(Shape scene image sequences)
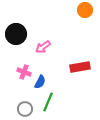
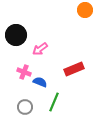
black circle: moved 1 px down
pink arrow: moved 3 px left, 2 px down
red rectangle: moved 6 px left, 2 px down; rotated 12 degrees counterclockwise
blue semicircle: rotated 96 degrees counterclockwise
green line: moved 6 px right
gray circle: moved 2 px up
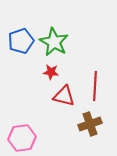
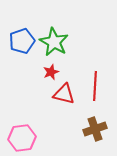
blue pentagon: moved 1 px right
red star: rotated 28 degrees counterclockwise
red triangle: moved 2 px up
brown cross: moved 5 px right, 5 px down
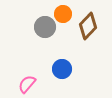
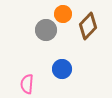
gray circle: moved 1 px right, 3 px down
pink semicircle: rotated 36 degrees counterclockwise
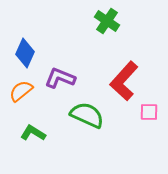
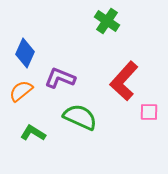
green semicircle: moved 7 px left, 2 px down
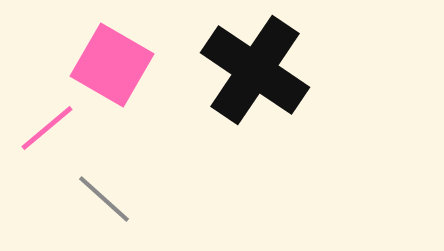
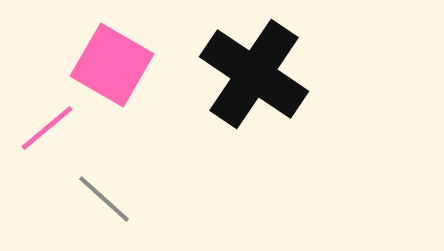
black cross: moved 1 px left, 4 px down
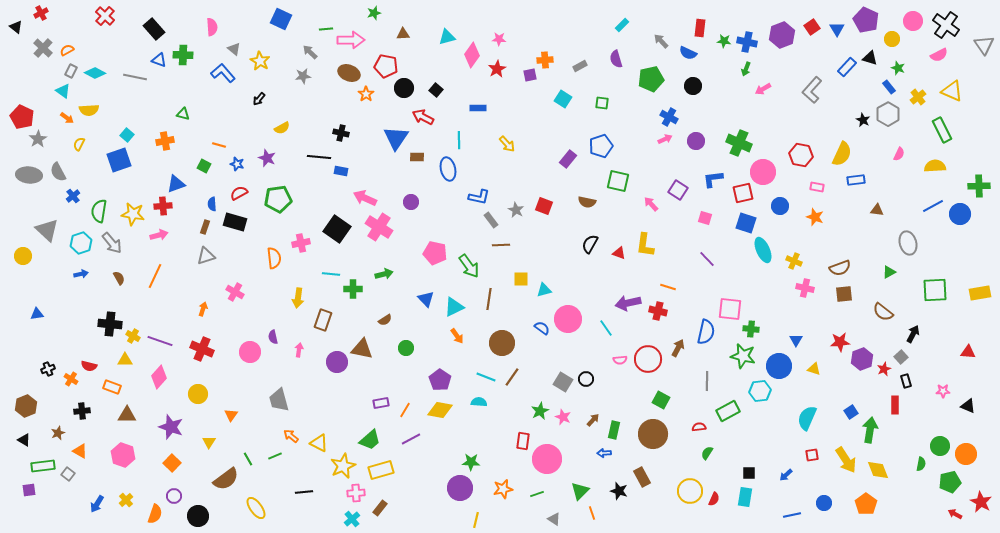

*PROBLEM DETAILS:*
Every line above has to be output exactly; the pictures must be dropped.

*RESPONSE BOX:*
black circle: moved 1 px down
pink arrow: moved 3 px left, 2 px down
red rectangle: moved 6 px left, 2 px down; rotated 12 degrees counterclockwise
blue semicircle: rotated 96 degrees counterclockwise
green line: moved 6 px right
gray circle: moved 2 px up
blue pentagon: moved 1 px right
red star: rotated 28 degrees counterclockwise
red triangle: moved 2 px up
brown cross: moved 5 px right, 5 px down
gray circle: moved 1 px right, 3 px down
pink semicircle: rotated 36 degrees counterclockwise
green semicircle: moved 7 px left, 2 px down
black cross: moved 1 px left, 4 px down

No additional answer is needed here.